Exercise goal
A verbatim copy of the records is required, with all pictures left out.

Aerial feature coordinate data
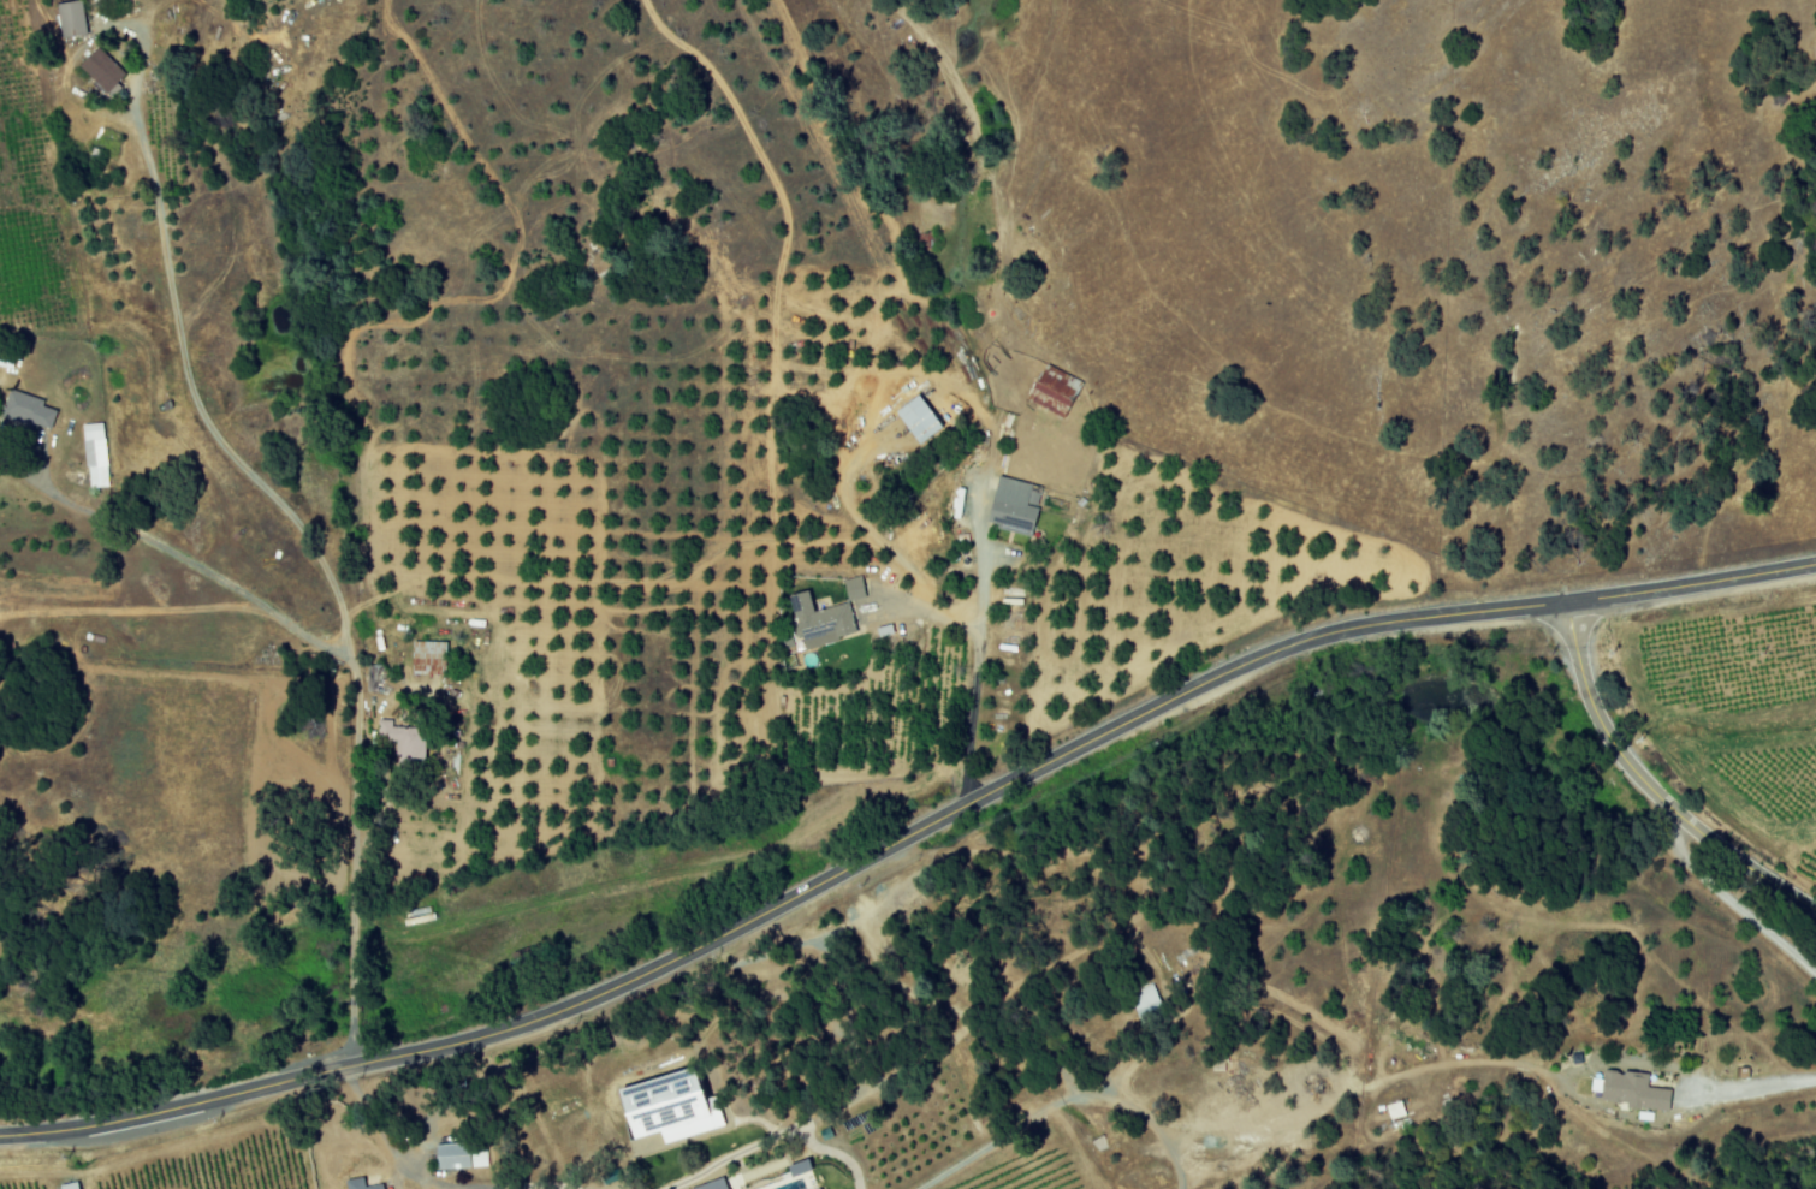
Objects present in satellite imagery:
road: (145, 15)
building: (68, 18)
building: (100, 71)
road: (994, 226)
building: (1051, 391)
building: (25, 410)
building: (914, 420)
building: (93, 455)
building: (1011, 506)
road: (305, 533)
building: (852, 588)
road: (239, 590)
building: (819, 621)
road: (977, 648)
building: (426, 658)
building: (401, 742)
road: (1650, 782)
road: (903, 831)
building: (416, 915)
building: (1145, 999)
building: (662, 1106)
building: (1394, 1109)
road: (767, 1138)
building: (457, 1156)
road: (432, 1181)
building: (358, 1184)
building: (710, 1184)
building: (66, 1185)

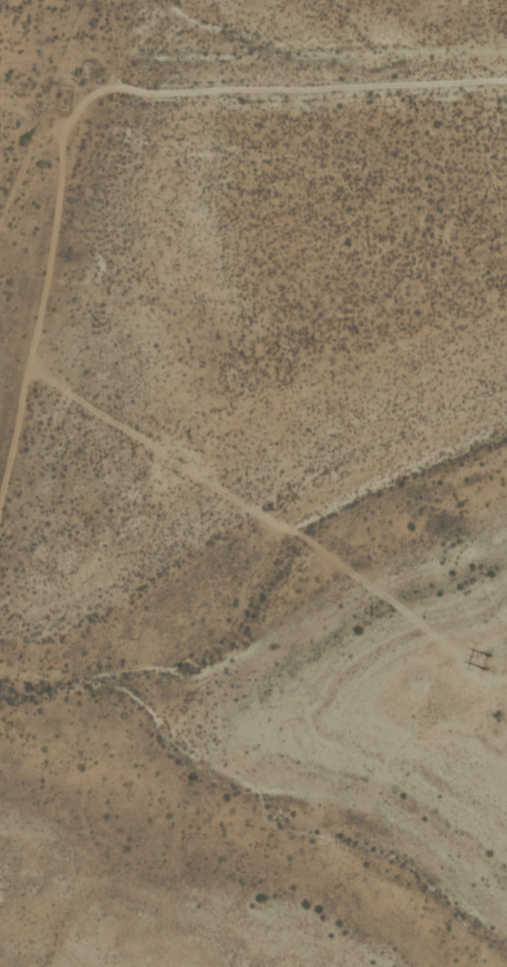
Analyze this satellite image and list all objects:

Answer space
Objects present in satellite imagery:
road: (145, 15)
building: (68, 18)
building: (100, 71)
road: (994, 226)
building: (1051, 391)
building: (25, 410)
building: (914, 420)
building: (93, 455)
building: (1011, 506)
road: (305, 533)
building: (852, 588)
road: (239, 590)
building: (819, 621)
road: (977, 648)
building: (426, 658)
building: (401, 742)
road: (1650, 782)
road: (903, 831)
building: (416, 915)
building: (1145, 999)
building: (662, 1106)
building: (1394, 1109)
road: (767, 1138)
building: (457, 1156)
road: (432, 1181)
building: (358, 1184)
building: (710, 1184)
building: (66, 1185)

Analyze this satellite image and list all objects:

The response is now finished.